# WHAT IS EXPECTED
Print every entry word for word, but omit the pictures.

# ENTRIES PROVIDED
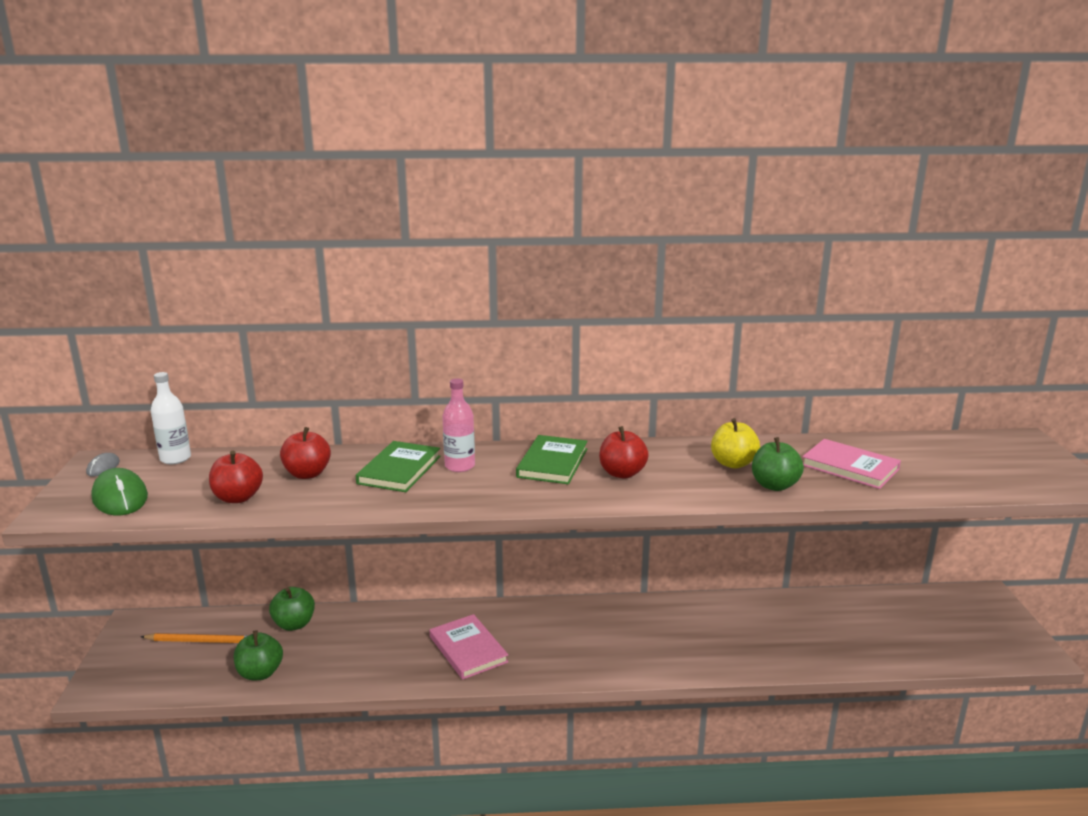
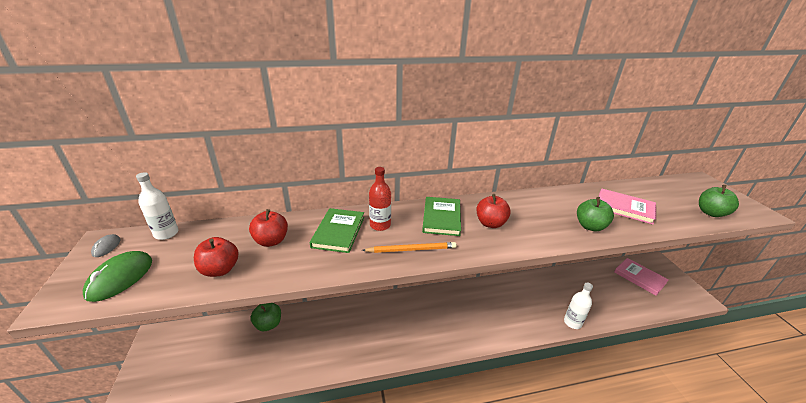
camera: 10 degrees left, 10 degrees up
(120, 497) = (120, 278): green mouse -> green mouse turned 60 degrees clockwise
(201, 641) = (205, 346): orange pencil -> orange pencil (411, 249)
(260, 673) = (251, 370): green apple -> green apple (711, 213)
(460, 466) = (380, 225): pink bottle -> red bottle
(468, 649) = (386, 332): pink book -> pink book (639, 277)
(733, 463) = (555, 210): yellow apple -> none
(781, 664) = (572, 322): none -> white bottle

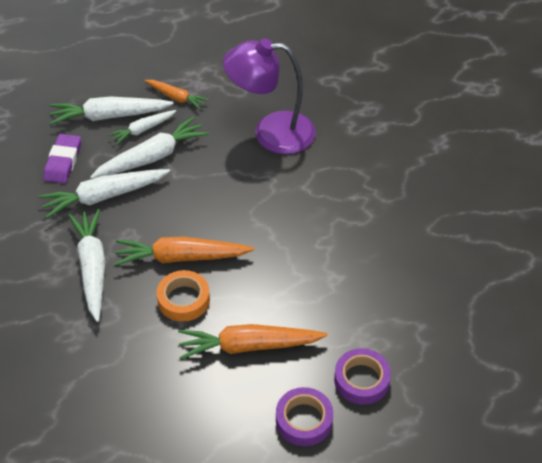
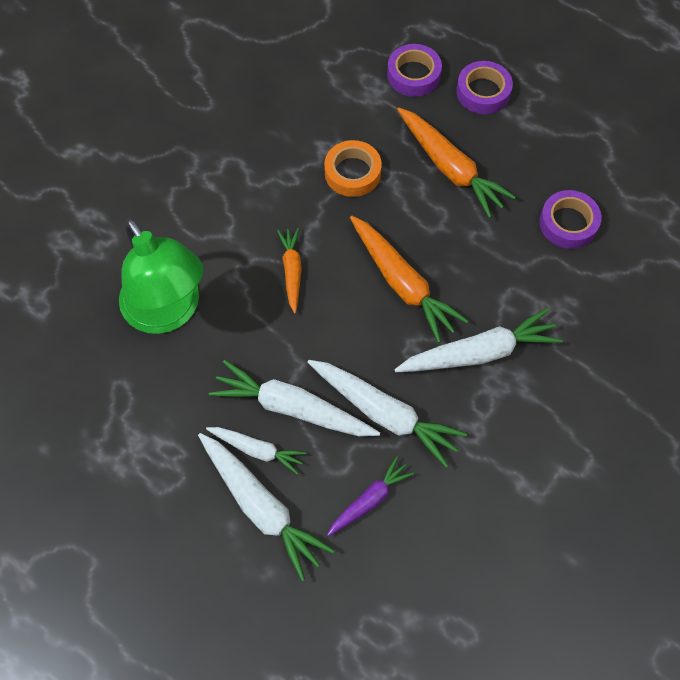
camera: 125 degrees left, 15 degrees up
(63, 161) = (369, 500): purple eraser -> purple carrot
(92, 268) = (479, 353): white carrot -> white carrot turned 150 degrees counterclockwise
(132, 392) = (568, 223): none -> purple tape
(176, 97) = (177, 452): orange carrot -> orange carrot (292, 271)
(183, 299) = (446, 248): orange tape -> orange tape (352, 173)
(271, 133) = (168, 312): purple lamp -> green lamp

# SOLVED EXERCISE
camera: 10 degrees left, 10 degrees up
(120, 497) = (120, 278): green mouse -> green mouse turned 60 degrees clockwise
(201, 641) = (205, 346): orange pencil -> orange pencil (411, 249)
(260, 673) = (251, 370): green apple -> green apple (711, 213)
(460, 466) = (380, 225): pink bottle -> red bottle
(468, 649) = (386, 332): pink book -> pink book (639, 277)
(733, 463) = (555, 210): yellow apple -> none
(781, 664) = (572, 322): none -> white bottle

camera: 125 degrees left, 15 degrees up
(63, 161) = (369, 500): purple eraser -> purple carrot
(92, 268) = (479, 353): white carrot -> white carrot turned 150 degrees counterclockwise
(132, 392) = (568, 223): none -> purple tape
(176, 97) = (177, 452): orange carrot -> orange carrot (292, 271)
(183, 299) = (446, 248): orange tape -> orange tape (352, 173)
(271, 133) = (168, 312): purple lamp -> green lamp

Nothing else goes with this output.